■ AIM OF THE EXERCISE ■
Only some lines are wanted: please transcribe exactly those from the one containing "purple brick E6:E8" through the end of the data, pictures excluded.

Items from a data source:
- Opening Delimiter -

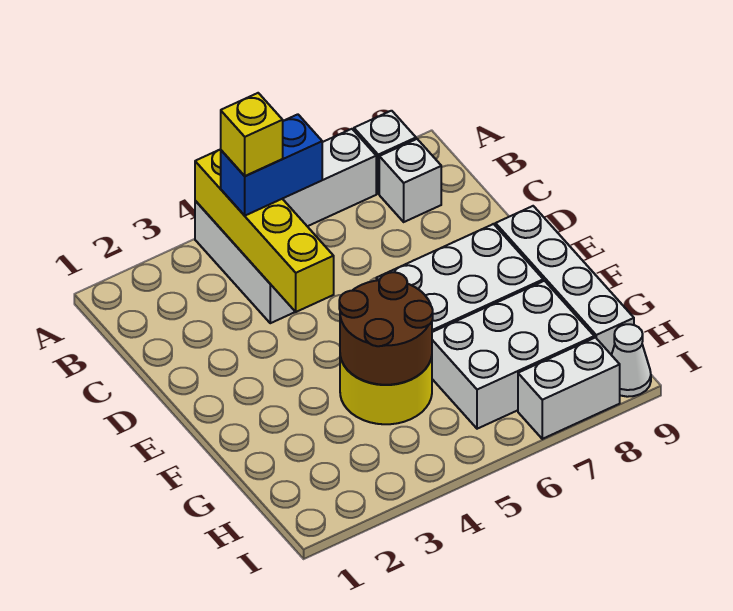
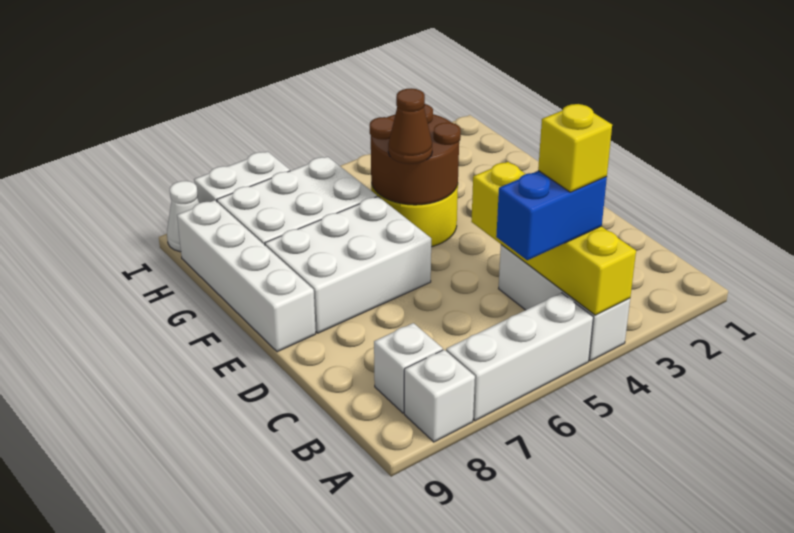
none -> brown cone F5 level 3

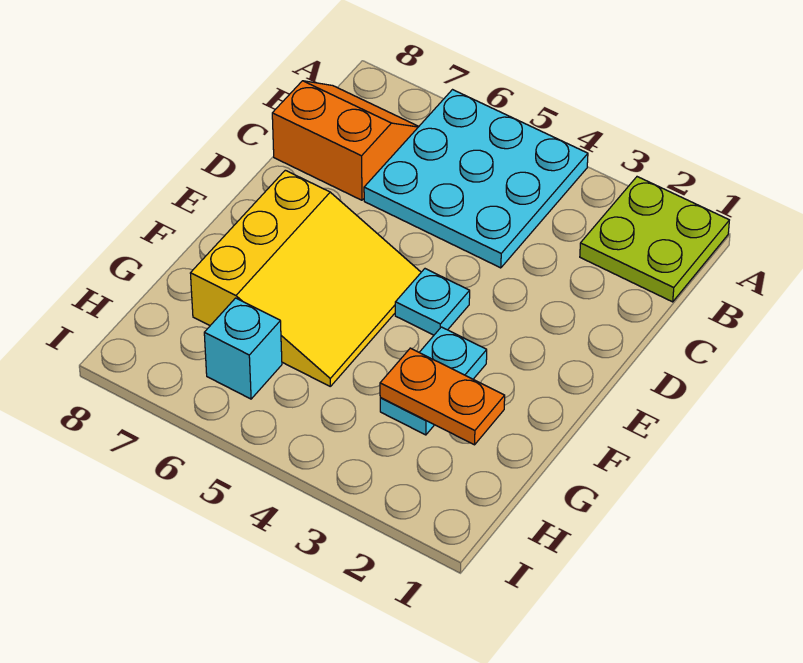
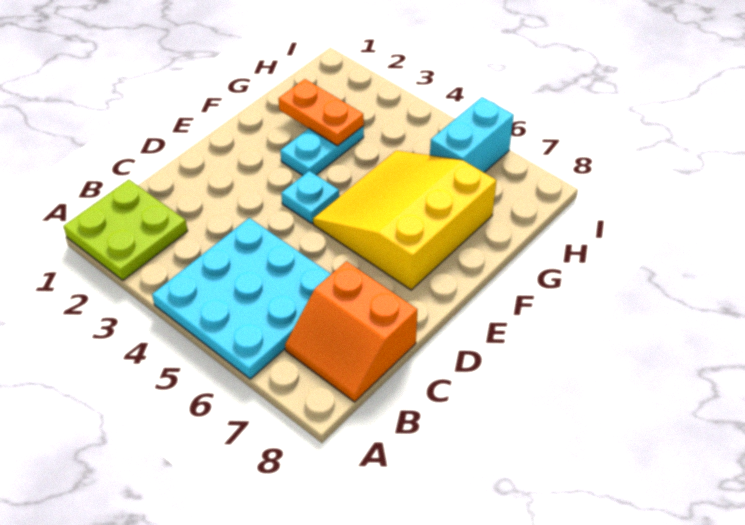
cyan brick H6 level 1 -> cyan brick H6:I6 level 1

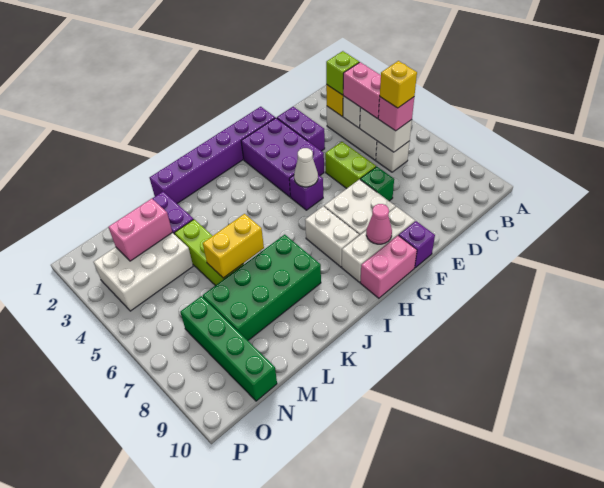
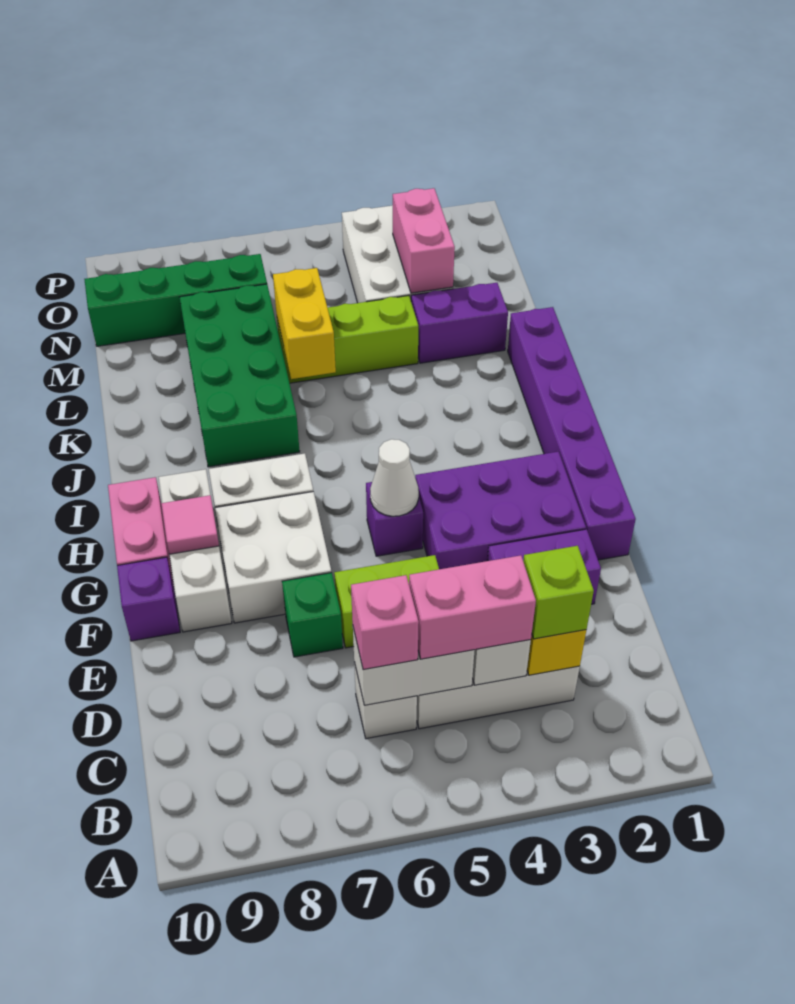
yellow brick C6 level 4 -> none
pink cone G9 level 2 -> pink tile G9 level 2

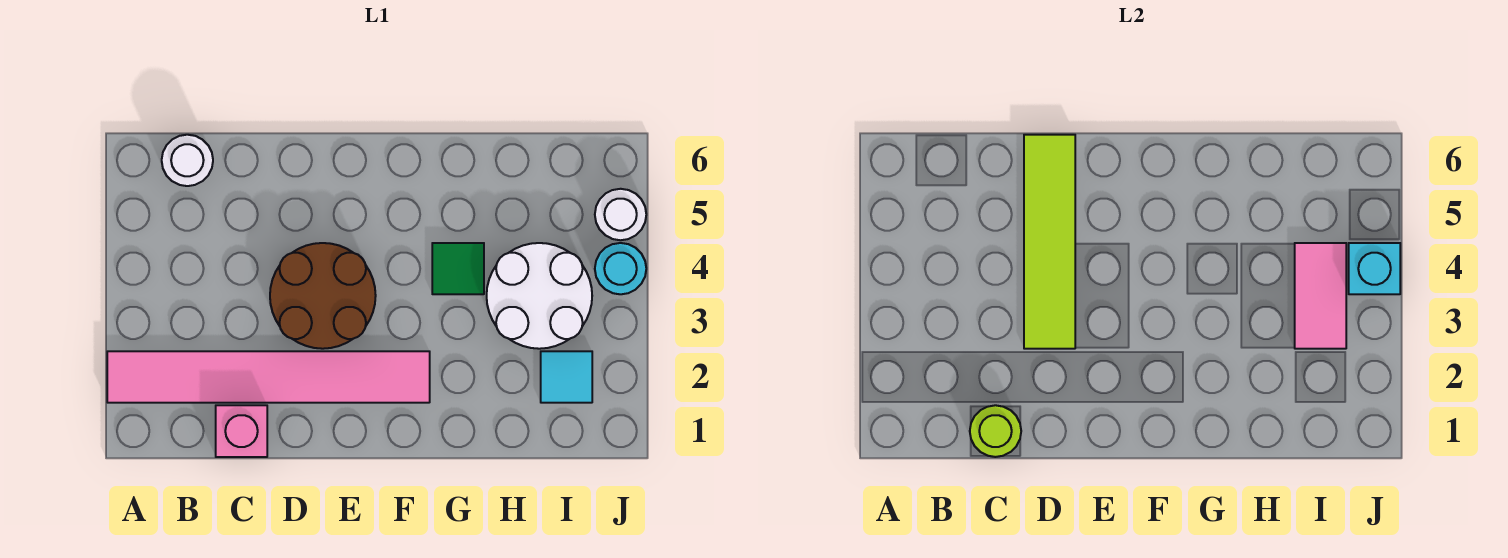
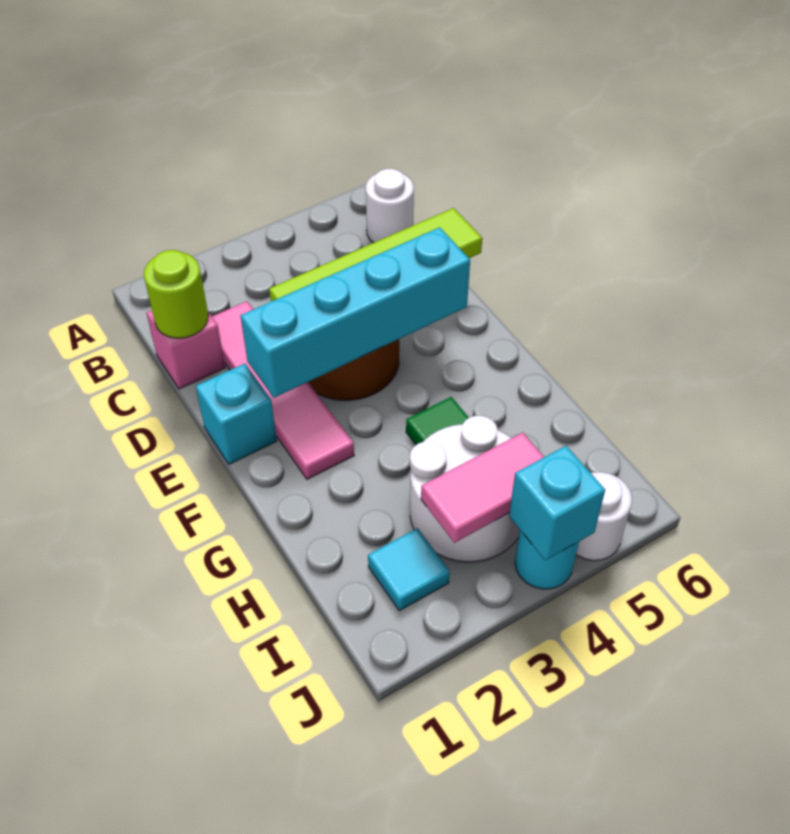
pink tile A2:F2 level 1 -> pink tile C2:F2 level 1
none -> cyan brick E1 level 1
none -> cyan brick E2:E5 level 2

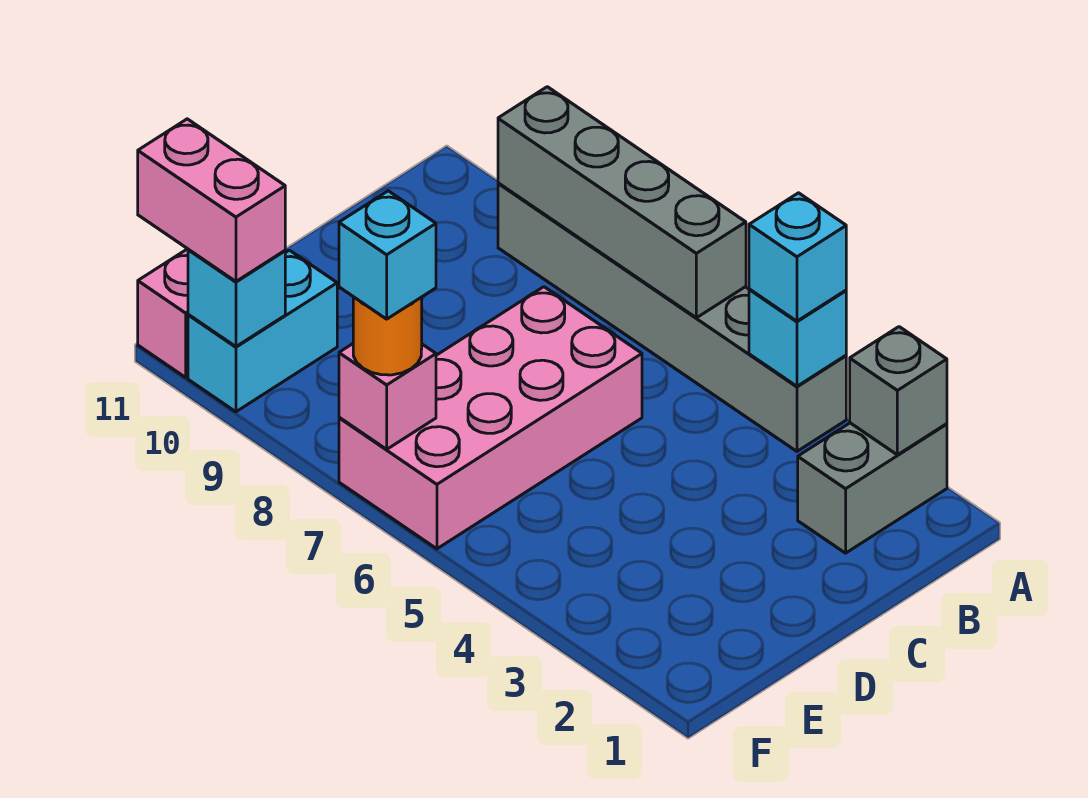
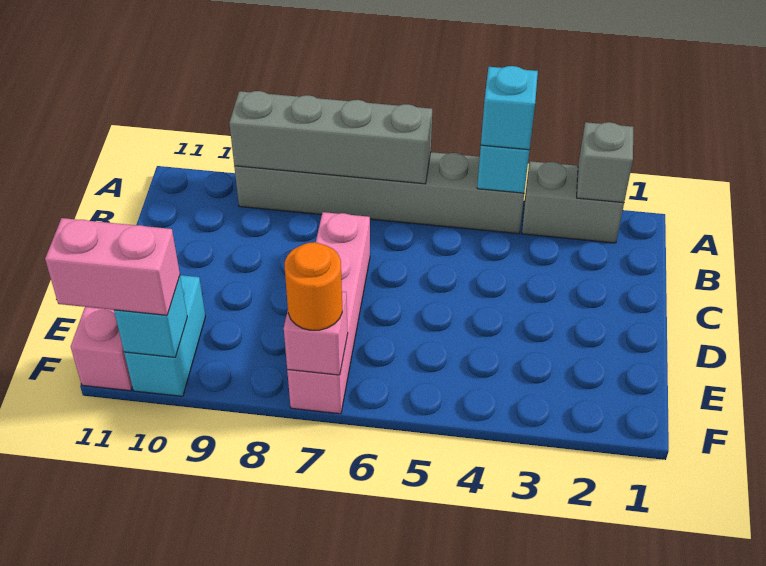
grey brick A2:B2 level 1 -> grey brick A2:A3 level 1
pink brick C6:F7 level 1 -> pink brick C7:F7 level 1
cyan brick F7 level 4 -> none

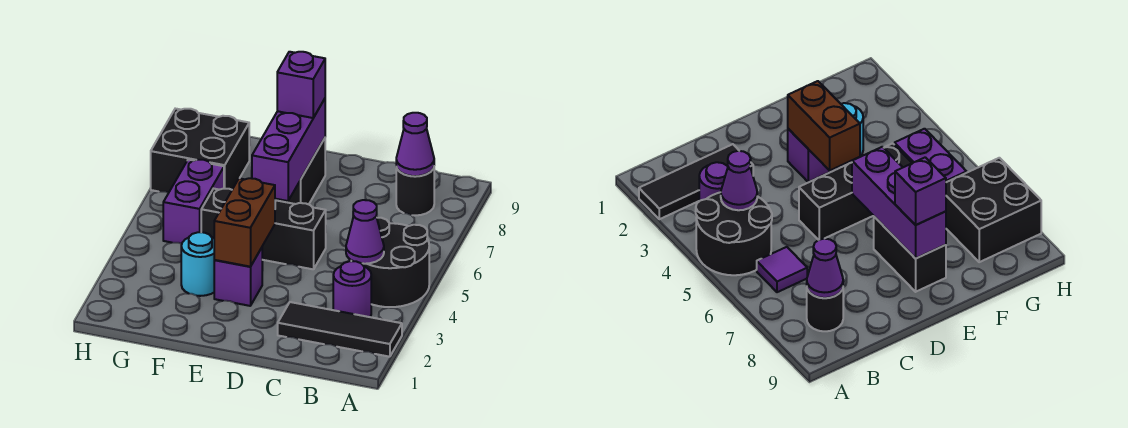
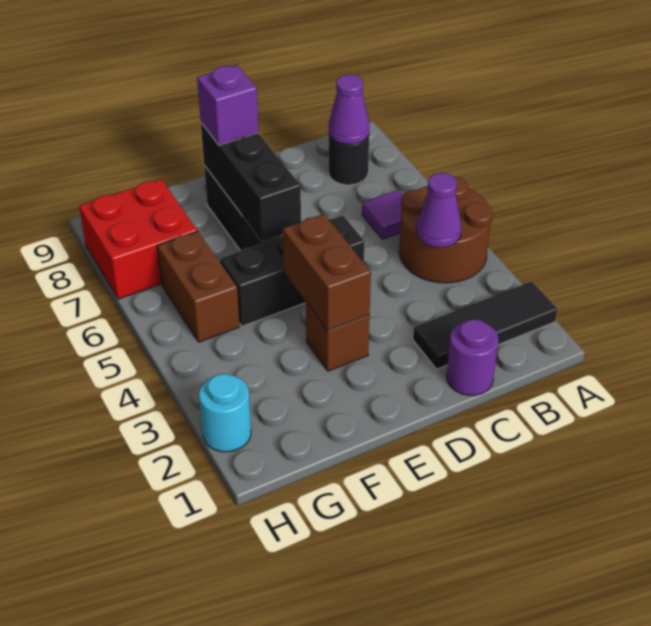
black round brick A4:B5 level 1 -> brown round brick A4:B5 level 1
purple round brick B3 level 1 -> purple round brick C1 level 1
purple brick E3 level 1 -> brown brick E3 level 1
purple brick E6:E8 level 2 -> black brick E6:E8 level 2
cyan round brick F3 level 1 -> cyan round brick H2 level 1
purple brick G5:G6 level 1 -> brown brick G5:G6 level 1
black brick G7:H8 level 1 -> red brick G7:H8 level 1

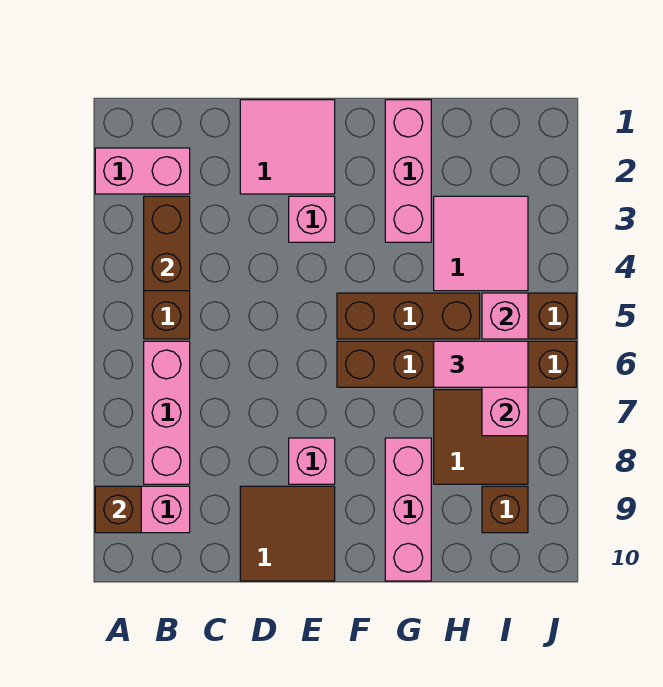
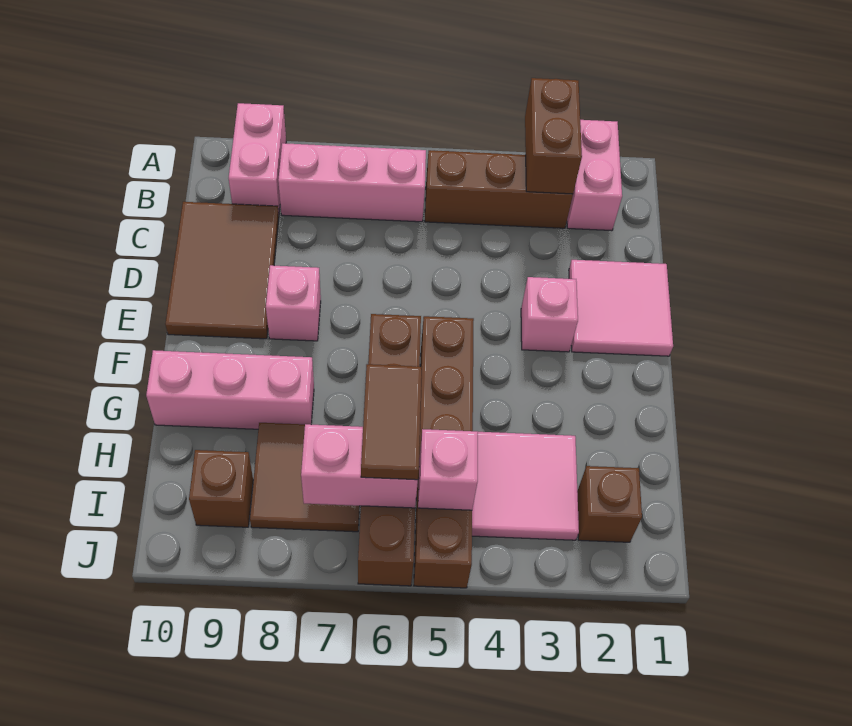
brown brick A9 level 2 -> brown brick I2 level 1
brown brick B3:B4 level 2 -> brown brick A3:B3 level 2
brown tile D9:E10 level 1 -> brown tile C9:E10 level 1
pink brick G1:G3 level 1 -> none
pink tile H6:I6 level 3 -> brown tile H6:I6 level 3

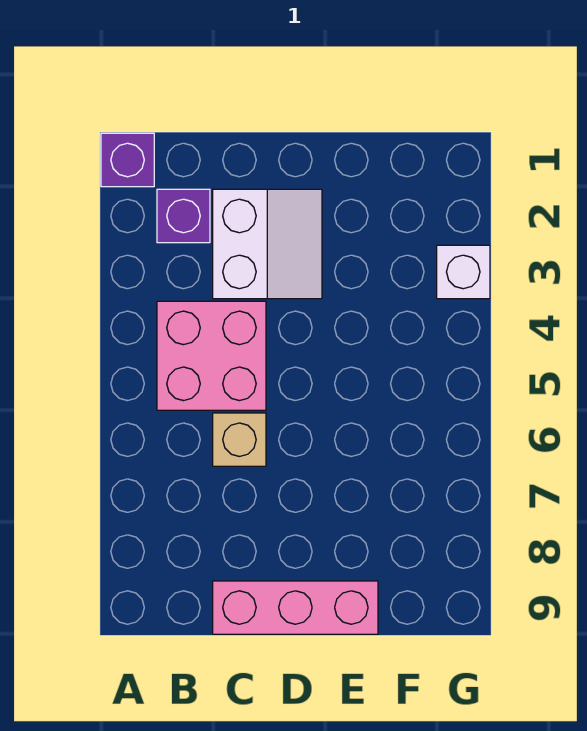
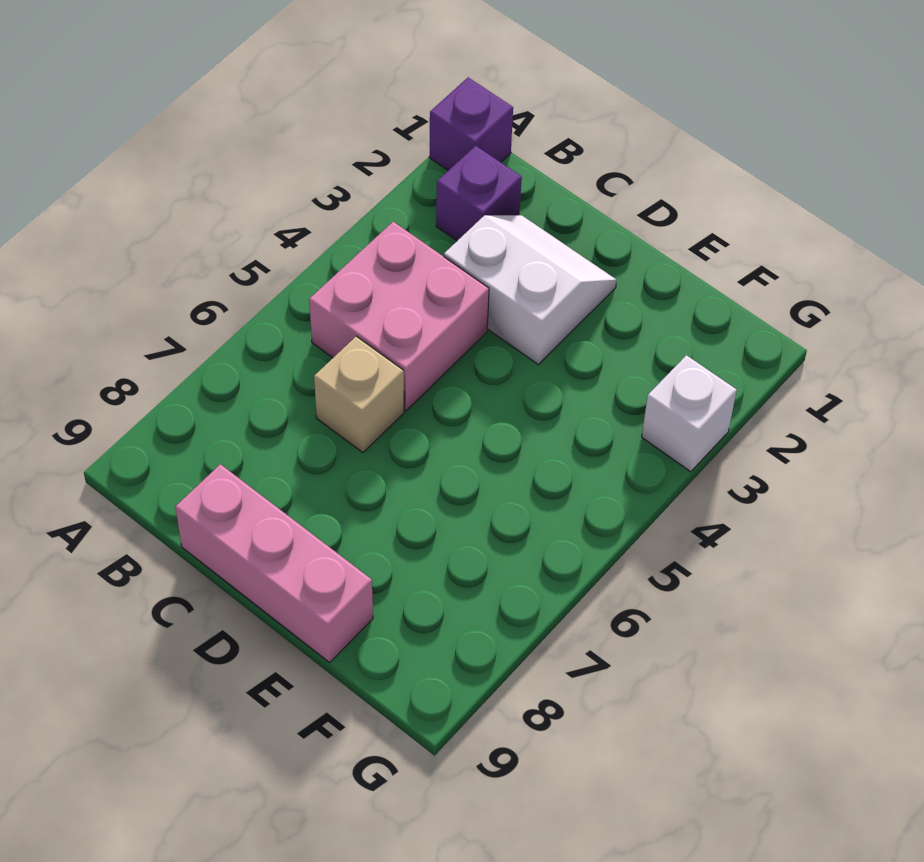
white slope C2:D3 level 1 top C -> white slope C2:D3 level 1 top 3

- Closing Delimiter -

■ SOLUTION FOR THIS EXERCISE ■
purple brick E6:E8 level 2 -> black brick E6:E8 level 2
cyan round brick F3 level 1 -> cyan round brick H2 level 1
purple brick G5:G6 level 1 -> brown brick G5:G6 level 1
black brick G7:H8 level 1 -> red brick G7:H8 level 1

brown brick A9 level 2 -> brown brick I2 level 1
brown brick B3:B4 level 2 -> brown brick A3:B3 level 2
brown tile D9:E10 level 1 -> brown tile C9:E10 level 1
pink brick G1:G3 level 1 -> none
pink tile H6:I6 level 3 -> brown tile H6:I6 level 3

white slope C2:D3 level 1 top C -> white slope C2:D3 level 1 top 3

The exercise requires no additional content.